TASK DIRECTIONS
Rewrite only the lines starting with the line that contains "You are a GUI" and going on through the line that contains "pyautogui.click(x=491, y=315)", putting "screen image" in place of "screenshot" and leaving everything else unchanged.

___

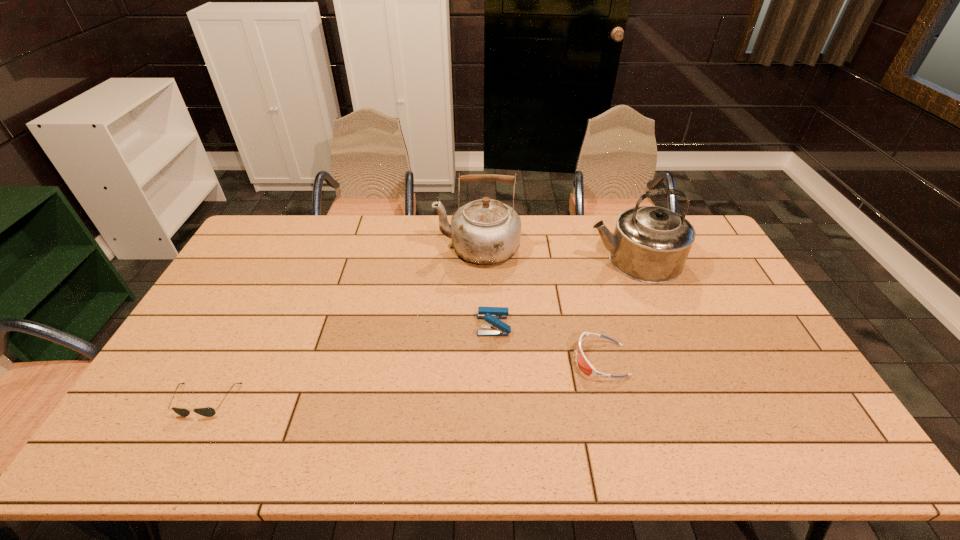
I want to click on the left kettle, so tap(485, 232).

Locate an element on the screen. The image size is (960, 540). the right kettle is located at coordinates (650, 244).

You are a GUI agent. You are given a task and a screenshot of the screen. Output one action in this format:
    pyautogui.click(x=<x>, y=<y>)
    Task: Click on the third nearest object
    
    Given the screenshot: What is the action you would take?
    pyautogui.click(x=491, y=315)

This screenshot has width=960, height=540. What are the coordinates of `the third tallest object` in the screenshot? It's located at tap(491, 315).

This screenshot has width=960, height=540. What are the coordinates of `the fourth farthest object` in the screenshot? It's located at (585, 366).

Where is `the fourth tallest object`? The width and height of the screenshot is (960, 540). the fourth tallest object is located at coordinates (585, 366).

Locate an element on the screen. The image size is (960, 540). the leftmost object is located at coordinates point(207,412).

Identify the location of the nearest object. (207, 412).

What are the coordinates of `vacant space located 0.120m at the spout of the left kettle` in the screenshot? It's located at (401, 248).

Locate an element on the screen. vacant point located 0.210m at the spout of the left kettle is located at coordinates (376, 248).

___

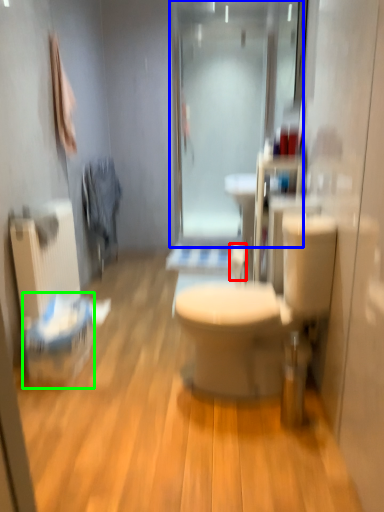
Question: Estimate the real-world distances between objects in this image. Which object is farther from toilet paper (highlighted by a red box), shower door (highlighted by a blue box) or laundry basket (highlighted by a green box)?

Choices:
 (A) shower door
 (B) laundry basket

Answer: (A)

___

RESULT
You are a GUI agent. You are given a task and a screen image of the screen. Output one action in this format:
    pyautogui.click(x=<x>, y=<y>)
    Task: Click on the third nearest object
    
    Given the screen image: What is the action you would take?
    pyautogui.click(x=491, y=315)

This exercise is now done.